▶ Work required:
Copy every row below word for word, but leave the pictures out of your answer.

▶ Data supplied:
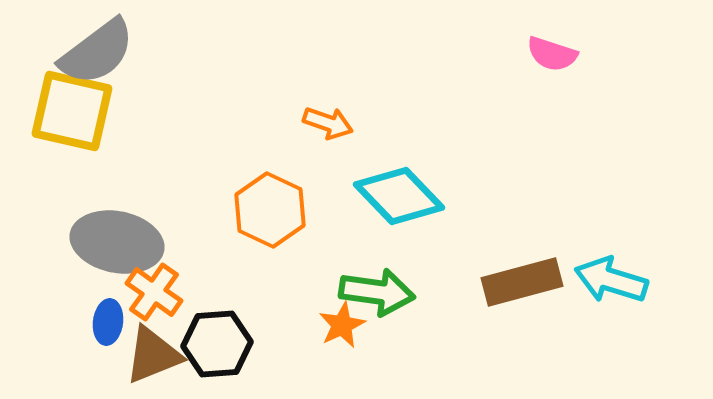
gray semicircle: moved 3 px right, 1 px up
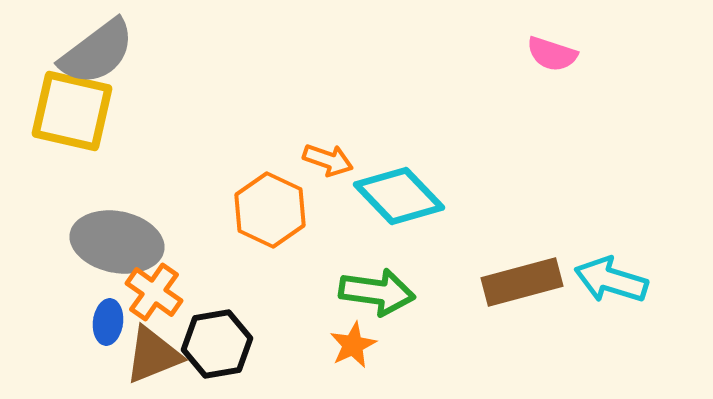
orange arrow: moved 37 px down
orange star: moved 11 px right, 20 px down
black hexagon: rotated 6 degrees counterclockwise
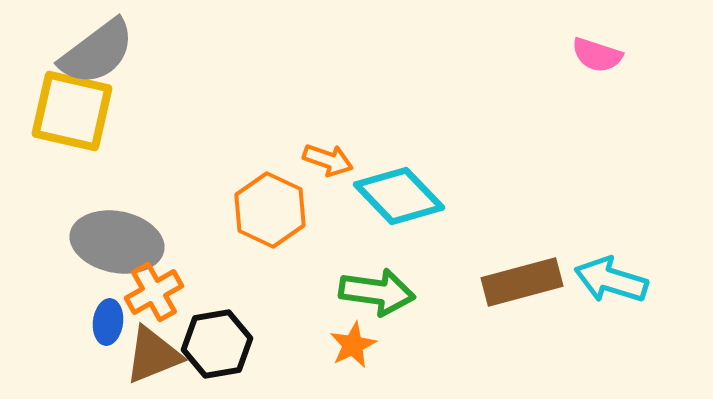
pink semicircle: moved 45 px right, 1 px down
orange cross: rotated 26 degrees clockwise
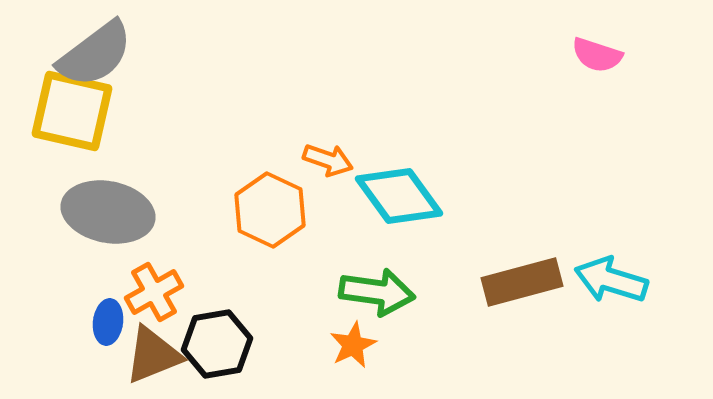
gray semicircle: moved 2 px left, 2 px down
cyan diamond: rotated 8 degrees clockwise
gray ellipse: moved 9 px left, 30 px up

▶ Task result:
gray semicircle: moved 3 px right, 1 px up
orange arrow: moved 37 px down
orange star: moved 11 px right, 20 px down
black hexagon: rotated 6 degrees counterclockwise
pink semicircle: moved 45 px right, 1 px down
orange cross: rotated 26 degrees clockwise
gray semicircle: moved 2 px left, 2 px down
cyan diamond: rotated 8 degrees clockwise
gray ellipse: moved 9 px left, 30 px up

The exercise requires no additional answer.